### What you need to do
Return all of the data exactly, omitting any images.

[Supplied data Boundary: Start]

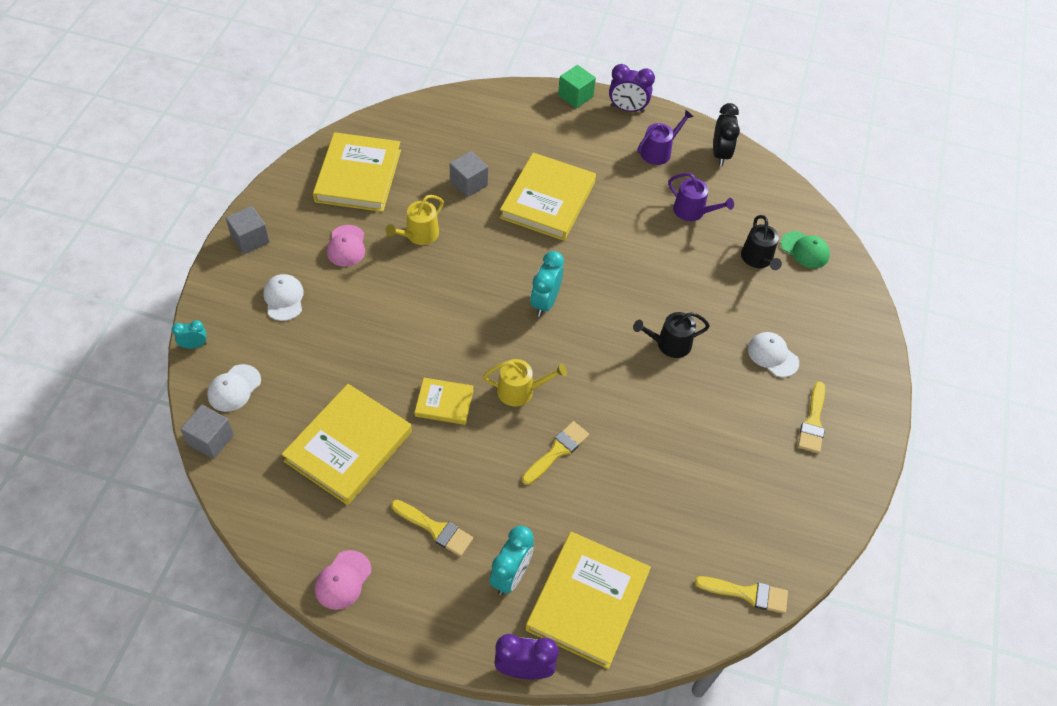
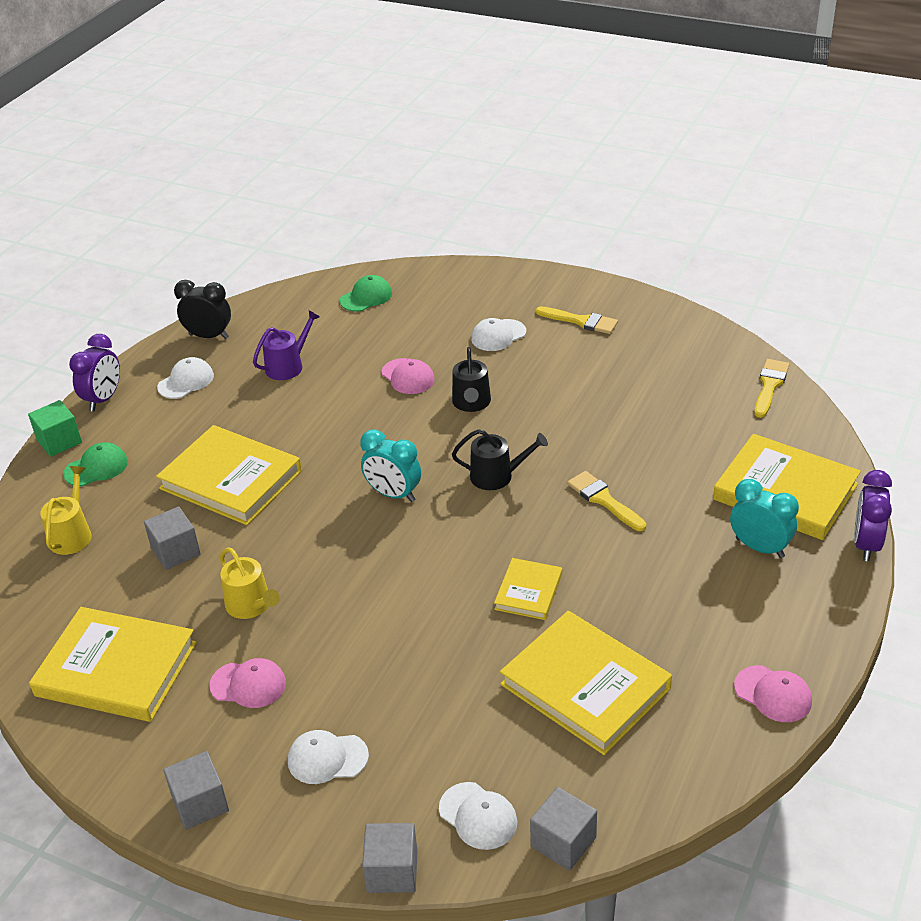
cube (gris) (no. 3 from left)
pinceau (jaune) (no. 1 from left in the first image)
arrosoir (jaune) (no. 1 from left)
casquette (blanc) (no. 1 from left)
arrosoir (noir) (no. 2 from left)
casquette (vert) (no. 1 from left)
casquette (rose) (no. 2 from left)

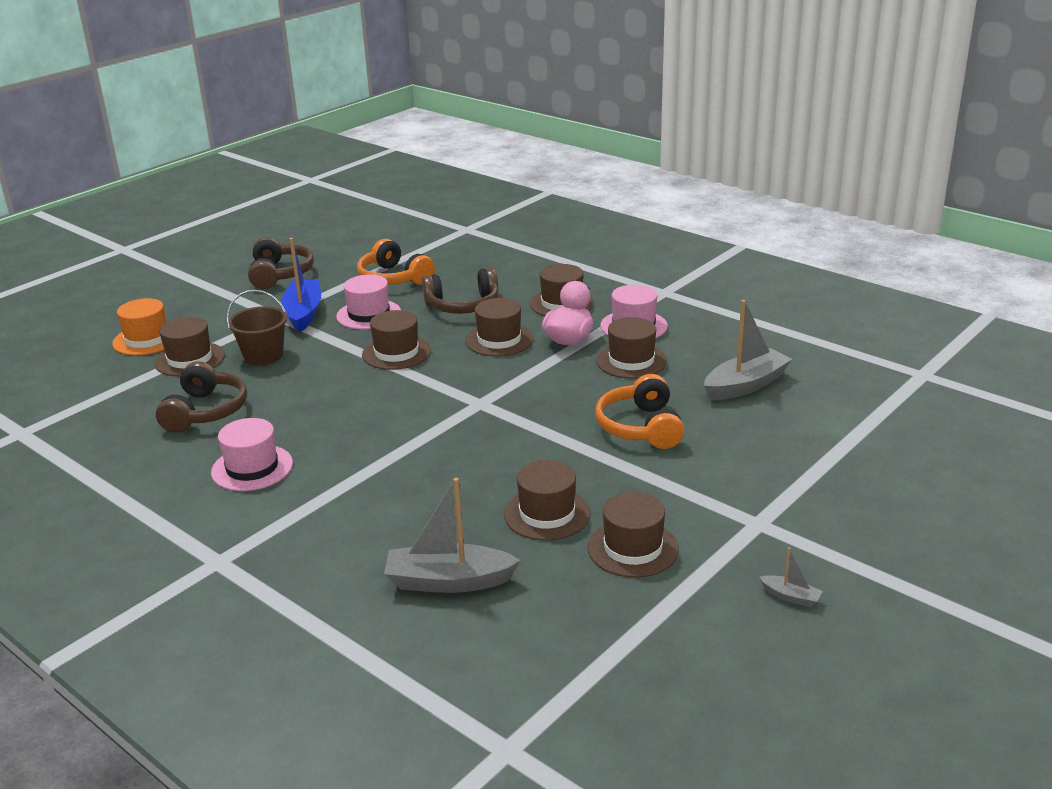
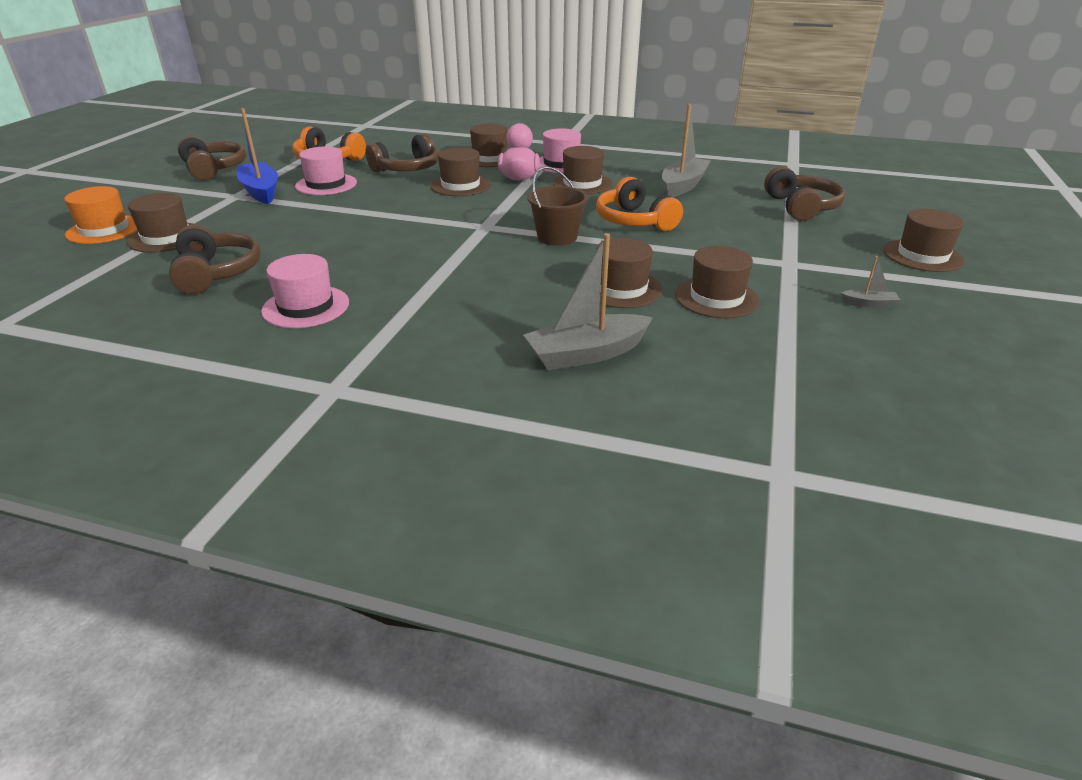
seau (marron)
chapeau (marron) (no. 7 from left)
casque audio (marron) (no. 4 from left)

[Supplied data Boundary: End]

### Answer below
cube (gris) (no. 3 from left)
pinceau (jaune) (no. 1 from left in the first image)
arrosoir (jaune) (no. 1 from left)
casquette (blanc) (no. 1 from left)
arrosoir (noir) (no. 2 from left)
casquette (vert) (no. 1 from left)
casquette (rose) (no. 2 from left)

seau (marron)
chapeau (marron) (no. 7 from left)
casque audio (marron) (no. 4 from left)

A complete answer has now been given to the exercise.